● WORK TO COMPLETE: All the records below must be returned exactly as they stand.

Excerpts from a dataset:
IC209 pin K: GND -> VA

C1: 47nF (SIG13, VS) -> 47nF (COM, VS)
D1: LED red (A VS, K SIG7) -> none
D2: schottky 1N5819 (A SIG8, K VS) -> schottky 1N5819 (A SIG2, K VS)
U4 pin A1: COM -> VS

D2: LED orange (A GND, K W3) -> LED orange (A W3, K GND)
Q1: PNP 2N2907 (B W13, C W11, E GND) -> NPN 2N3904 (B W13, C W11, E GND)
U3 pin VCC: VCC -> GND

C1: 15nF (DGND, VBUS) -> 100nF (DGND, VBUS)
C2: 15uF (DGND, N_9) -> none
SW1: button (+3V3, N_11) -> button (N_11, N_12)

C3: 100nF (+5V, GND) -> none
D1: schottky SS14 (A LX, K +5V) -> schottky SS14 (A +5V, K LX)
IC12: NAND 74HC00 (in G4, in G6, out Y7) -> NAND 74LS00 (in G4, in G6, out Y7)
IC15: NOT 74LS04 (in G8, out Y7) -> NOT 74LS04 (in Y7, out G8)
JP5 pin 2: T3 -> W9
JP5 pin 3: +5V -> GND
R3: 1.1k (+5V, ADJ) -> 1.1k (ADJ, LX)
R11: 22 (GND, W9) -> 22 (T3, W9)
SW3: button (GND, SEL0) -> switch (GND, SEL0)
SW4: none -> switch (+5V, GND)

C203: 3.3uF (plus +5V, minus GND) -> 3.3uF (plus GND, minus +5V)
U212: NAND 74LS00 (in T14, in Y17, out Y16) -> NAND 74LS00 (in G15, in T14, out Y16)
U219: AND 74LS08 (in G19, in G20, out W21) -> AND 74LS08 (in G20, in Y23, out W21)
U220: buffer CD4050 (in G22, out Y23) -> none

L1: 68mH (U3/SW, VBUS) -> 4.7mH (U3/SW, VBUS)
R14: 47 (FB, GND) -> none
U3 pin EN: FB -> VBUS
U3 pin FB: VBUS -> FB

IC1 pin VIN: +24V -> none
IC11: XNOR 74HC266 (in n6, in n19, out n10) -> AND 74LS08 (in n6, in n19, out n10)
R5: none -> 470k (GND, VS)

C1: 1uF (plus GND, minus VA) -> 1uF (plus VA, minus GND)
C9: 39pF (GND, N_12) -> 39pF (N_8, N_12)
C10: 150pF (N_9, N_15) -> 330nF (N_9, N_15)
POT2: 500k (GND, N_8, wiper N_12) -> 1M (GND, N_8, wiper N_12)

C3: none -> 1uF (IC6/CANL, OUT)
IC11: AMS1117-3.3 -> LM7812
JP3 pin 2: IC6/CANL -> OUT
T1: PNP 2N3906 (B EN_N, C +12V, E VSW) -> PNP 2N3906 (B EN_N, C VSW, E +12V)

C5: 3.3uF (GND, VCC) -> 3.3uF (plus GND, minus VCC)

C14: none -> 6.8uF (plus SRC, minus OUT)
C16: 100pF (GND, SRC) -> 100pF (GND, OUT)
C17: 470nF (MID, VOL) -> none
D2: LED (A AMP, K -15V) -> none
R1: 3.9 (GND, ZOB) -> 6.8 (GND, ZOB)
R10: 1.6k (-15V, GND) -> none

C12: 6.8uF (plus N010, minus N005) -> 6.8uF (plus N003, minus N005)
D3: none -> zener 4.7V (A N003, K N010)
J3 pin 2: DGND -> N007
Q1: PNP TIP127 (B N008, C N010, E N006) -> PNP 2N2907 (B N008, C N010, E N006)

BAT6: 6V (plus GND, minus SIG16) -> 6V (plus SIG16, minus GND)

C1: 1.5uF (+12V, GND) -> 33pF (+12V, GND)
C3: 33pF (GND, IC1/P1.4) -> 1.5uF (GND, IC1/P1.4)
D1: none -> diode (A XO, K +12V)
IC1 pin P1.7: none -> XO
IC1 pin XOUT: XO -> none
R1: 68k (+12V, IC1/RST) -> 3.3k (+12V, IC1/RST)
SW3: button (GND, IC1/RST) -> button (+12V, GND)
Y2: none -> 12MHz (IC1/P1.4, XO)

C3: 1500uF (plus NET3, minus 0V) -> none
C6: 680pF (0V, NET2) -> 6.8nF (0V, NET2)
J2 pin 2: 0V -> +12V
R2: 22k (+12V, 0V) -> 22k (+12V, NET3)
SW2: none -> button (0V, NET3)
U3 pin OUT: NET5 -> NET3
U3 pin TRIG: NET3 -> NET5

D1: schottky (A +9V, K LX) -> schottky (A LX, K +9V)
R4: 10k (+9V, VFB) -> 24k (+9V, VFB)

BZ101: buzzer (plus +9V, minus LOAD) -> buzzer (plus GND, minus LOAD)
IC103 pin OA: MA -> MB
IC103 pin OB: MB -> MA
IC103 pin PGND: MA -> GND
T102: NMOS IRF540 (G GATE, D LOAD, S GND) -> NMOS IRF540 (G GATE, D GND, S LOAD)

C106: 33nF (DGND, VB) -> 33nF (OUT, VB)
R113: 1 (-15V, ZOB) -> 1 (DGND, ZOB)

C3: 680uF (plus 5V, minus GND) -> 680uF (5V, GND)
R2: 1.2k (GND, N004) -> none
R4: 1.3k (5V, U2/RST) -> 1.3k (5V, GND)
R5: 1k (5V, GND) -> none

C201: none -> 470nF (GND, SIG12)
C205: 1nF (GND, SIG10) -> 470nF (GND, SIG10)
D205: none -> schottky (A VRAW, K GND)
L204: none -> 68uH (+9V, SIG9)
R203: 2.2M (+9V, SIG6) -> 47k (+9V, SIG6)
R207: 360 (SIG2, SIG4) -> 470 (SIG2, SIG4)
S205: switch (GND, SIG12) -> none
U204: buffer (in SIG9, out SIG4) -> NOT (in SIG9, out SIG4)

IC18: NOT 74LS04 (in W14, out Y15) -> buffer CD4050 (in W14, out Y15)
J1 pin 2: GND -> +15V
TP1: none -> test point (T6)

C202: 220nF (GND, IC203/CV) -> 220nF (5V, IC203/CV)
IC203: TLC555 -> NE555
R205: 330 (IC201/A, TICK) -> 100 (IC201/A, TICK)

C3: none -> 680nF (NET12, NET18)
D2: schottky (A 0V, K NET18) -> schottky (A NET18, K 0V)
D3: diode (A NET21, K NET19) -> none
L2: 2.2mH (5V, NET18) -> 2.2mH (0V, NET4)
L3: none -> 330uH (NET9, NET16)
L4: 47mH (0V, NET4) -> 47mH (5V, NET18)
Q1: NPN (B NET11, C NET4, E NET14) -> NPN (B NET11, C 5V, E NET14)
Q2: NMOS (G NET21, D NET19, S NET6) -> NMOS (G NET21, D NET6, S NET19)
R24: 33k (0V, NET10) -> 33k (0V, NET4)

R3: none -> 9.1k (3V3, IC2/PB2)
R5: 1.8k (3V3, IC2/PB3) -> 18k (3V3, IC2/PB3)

● ANSWER:
IC209 pin K: GND -> VA

C1: 47nF (SIG13, VS) -> 47nF (COM, VS)
D1: LED red (A VS, K SIG7) -> none
D2: schottky 1N5819 (A SIG8, K VS) -> schottky 1N5819 (A SIG2, K VS)
U4 pin A1: COM -> VS

D2: LED orange (A GND, K W3) -> LED orange (A W3, K GND)
Q1: PNP 2N2907 (B W13, C W11, E GND) -> NPN 2N3904 (B W13, C W11, E GND)
U3 pin VCC: VCC -> GND

C1: 15nF (DGND, VBUS) -> 100nF (DGND, VBUS)
C2: 15uF (DGND, N_9) -> none
SW1: button (+3V3, N_11) -> button (N_11, N_12)

C3: 100nF (+5V, GND) -> none
D1: schottky SS14 (A LX, K +5V) -> schottky SS14 (A +5V, K LX)
IC12: NAND 74HC00 (in G4, in G6, out Y7) -> NAND 74LS00 (in G4, in G6, out Y7)
IC15: NOT 74LS04 (in G8, out Y7) -> NOT 74LS04 (in Y7, out G8)
JP5 pin 2: T3 -> W9
JP5 pin 3: +5V -> GND
R3: 1.1k (+5V, ADJ) -> 1.1k (ADJ, LX)
R11: 22 (GND, W9) -> 22 (T3, W9)
SW3: button (GND, SEL0) -> switch (GND, SEL0)
SW4: none -> switch (+5V, GND)

C203: 3.3uF (plus +5V, minus GND) -> 3.3uF (plus GND, minus +5V)
U212: NAND 74LS00 (in T14, in Y17, out Y16) -> NAND 74LS00 (in G15, in T14, out Y16)
U219: AND 74LS08 (in G19, in G20, out W21) -> AND 74LS08 (in G20, in Y23, out W21)
U220: buffer CD4050 (in G22, out Y23) -> none

L1: 68mH (U3/SW, VBUS) -> 4.7mH (U3/SW, VBUS)
R14: 47 (FB, GND) -> none
U3 pin EN: FB -> VBUS
U3 pin FB: VBUS -> FB

IC1 pin VIN: +24V -> none
IC11: XNOR 74HC266 (in n6, in n19, out n10) -> AND 74LS08 (in n6, in n19, out n10)
R5: none -> 470k (GND, VS)

C1: 1uF (plus GND, minus VA) -> 1uF (plus VA, minus GND)
C9: 39pF (GND, N_12) -> 39pF (N_8, N_12)
C10: 150pF (N_9, N_15) -> 330nF (N_9, N_15)
POT2: 500k (GND, N_8, wiper N_12) -> 1M (GND, N_8, wiper N_12)

C3: none -> 1uF (IC6/CANL, OUT)
IC11: AMS1117-3.3 -> LM7812
JP3 pin 2: IC6/CANL -> OUT
T1: PNP 2N3906 (B EN_N, C +12V, E VSW) -> PNP 2N3906 (B EN_N, C VSW, E +12V)

C5: 3.3uF (GND, VCC) -> 3.3uF (plus GND, minus VCC)

C14: none -> 6.8uF (plus SRC, minus OUT)
C16: 100pF (GND, SRC) -> 100pF (GND, OUT)
C17: 470nF (MID, VOL) -> none
D2: LED (A AMP, K -15V) -> none
R1: 3.9 (GND, ZOB) -> 6.8 (GND, ZOB)
R10: 1.6k (-15V, GND) -> none

C12: 6.8uF (plus N010, minus N005) -> 6.8uF (plus N003, minus N005)
D3: none -> zener 4.7V (A N003, K N010)
J3 pin 2: DGND -> N007
Q1: PNP TIP127 (B N008, C N010, E N006) -> PNP 2N2907 (B N008, C N010, E N006)

BAT6: 6V (plus GND, minus SIG16) -> 6V (plus SIG16, minus GND)

C1: 1.5uF (+12V, GND) -> 33pF (+12V, GND)
C3: 33pF (GND, IC1/P1.4) -> 1.5uF (GND, IC1/P1.4)
D1: none -> diode (A XO, K +12V)
IC1 pin P1.7: none -> XO
IC1 pin XOUT: XO -> none
R1: 68k (+12V, IC1/RST) -> 3.3k (+12V, IC1/RST)
SW3: button (GND, IC1/RST) -> button (+12V, GND)
Y2: none -> 12MHz (IC1/P1.4, XO)

C3: 1500uF (plus NET3, minus 0V) -> none
C6: 680pF (0V, NET2) -> 6.8nF (0V, NET2)
J2 pin 2: 0V -> +12V
R2: 22k (+12V, 0V) -> 22k (+12V, NET3)
SW2: none -> button (0V, NET3)
U3 pin OUT: NET5 -> NET3
U3 pin TRIG: NET3 -> NET5

D1: schottky (A +9V, K LX) -> schottky (A LX, K +9V)
R4: 10k (+9V, VFB) -> 24k (+9V, VFB)

BZ101: buzzer (plus +9V, minus LOAD) -> buzzer (plus GND, minus LOAD)
IC103 pin OA: MA -> MB
IC103 pin OB: MB -> MA
IC103 pin PGND: MA -> GND
T102: NMOS IRF540 (G GATE, D LOAD, S GND) -> NMOS IRF540 (G GATE, D GND, S LOAD)

C106: 33nF (DGND, VB) -> 33nF (OUT, VB)
R113: 1 (-15V, ZOB) -> 1 (DGND, ZOB)

C3: 680uF (plus 5V, minus GND) -> 680uF (5V, GND)
R2: 1.2k (GND, N004) -> none
R4: 1.3k (5V, U2/RST) -> 1.3k (5V, GND)
R5: 1k (5V, GND) -> none

C201: none -> 470nF (GND, SIG12)
C205: 1nF (GND, SIG10) -> 470nF (GND, SIG10)
D205: none -> schottky (A VRAW, K GND)
L204: none -> 68uH (+9V, SIG9)
R203: 2.2M (+9V, SIG6) -> 47k (+9V, SIG6)
R207: 360 (SIG2, SIG4) -> 470 (SIG2, SIG4)
S205: switch (GND, SIG12) -> none
U204: buffer (in SIG9, out SIG4) -> NOT (in SIG9, out SIG4)

IC18: NOT 74LS04 (in W14, out Y15) -> buffer CD4050 (in W14, out Y15)
J1 pin 2: GND -> +15V
TP1: none -> test point (T6)

C202: 220nF (GND, IC203/CV) -> 220nF (5V, IC203/CV)
IC203: TLC555 -> NE555
R205: 330 (IC201/A, TICK) -> 100 (IC201/A, TICK)

C3: none -> 680nF (NET12, NET18)
D2: schottky (A 0V, K NET18) -> schottky (A NET18, K 0V)
D3: diode (A NET21, K NET19) -> none
L2: 2.2mH (5V, NET18) -> 2.2mH (0V, NET4)
L3: none -> 330uH (NET9, NET16)
L4: 47mH (0V, NET4) -> 47mH (5V, NET18)
Q1: NPN (B NET11, C NET4, E NET14) -> NPN (B NET11, C 5V, E NET14)
Q2: NMOS (G NET21, D NET19, S NET6) -> NMOS (G NET21, D NET6, S NET19)
R24: 33k (0V, NET10) -> 33k (0V, NET4)

R3: none -> 9.1k (3V3, IC2/PB2)
R5: 1.8k (3V3, IC2/PB3) -> 18k (3V3, IC2/PB3)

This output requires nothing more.